## THE PROBLEM
Below are entries; copy exactly the lines from the one with "(589, 144) = (650, 116): none -> green bucket" through the one with "(617, 277) = (713, 254): pink", both included, and leave out the rest.

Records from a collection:
···
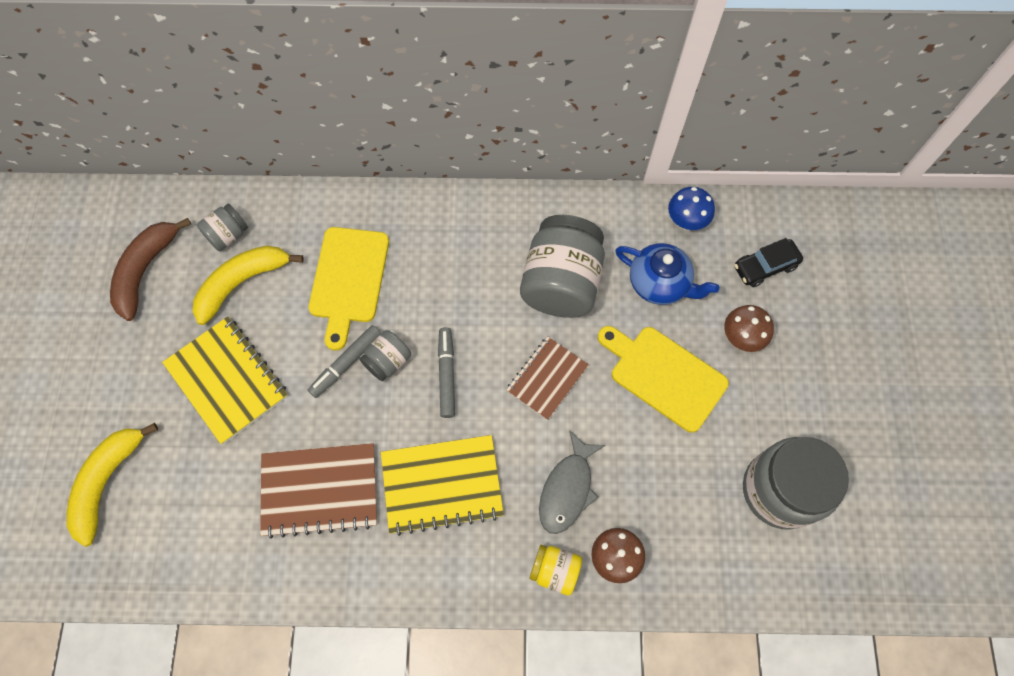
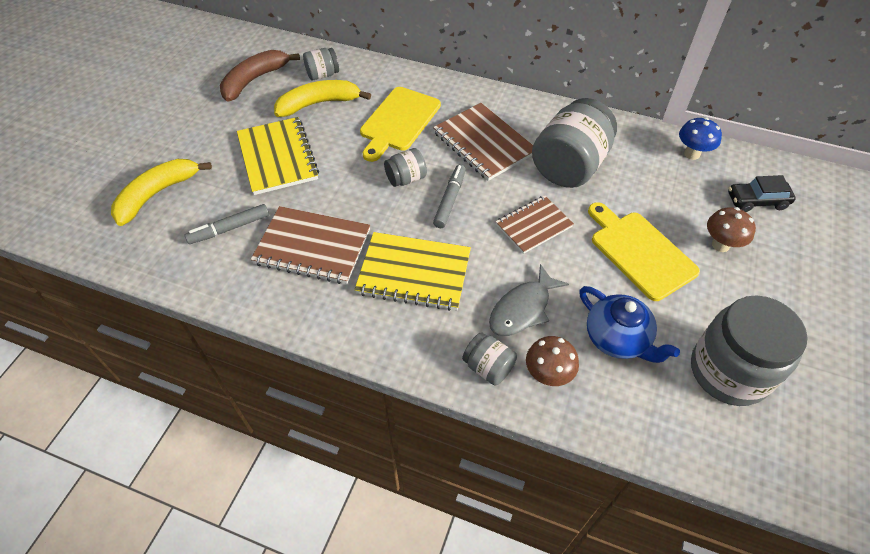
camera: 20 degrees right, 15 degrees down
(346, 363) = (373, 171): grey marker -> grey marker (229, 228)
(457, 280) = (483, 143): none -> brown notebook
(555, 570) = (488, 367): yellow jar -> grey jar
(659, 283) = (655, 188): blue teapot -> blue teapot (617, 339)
···
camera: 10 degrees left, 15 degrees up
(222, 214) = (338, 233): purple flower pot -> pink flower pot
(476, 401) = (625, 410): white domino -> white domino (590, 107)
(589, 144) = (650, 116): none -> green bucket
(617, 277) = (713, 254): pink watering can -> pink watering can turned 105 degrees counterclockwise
···
## RESPONSE TO THIS EXERCISE
(589, 144) = (650, 116): none -> green bucket
(617, 277) = (713, 254): pink watering can -> pink watering can turned 105 degrees counterclockwise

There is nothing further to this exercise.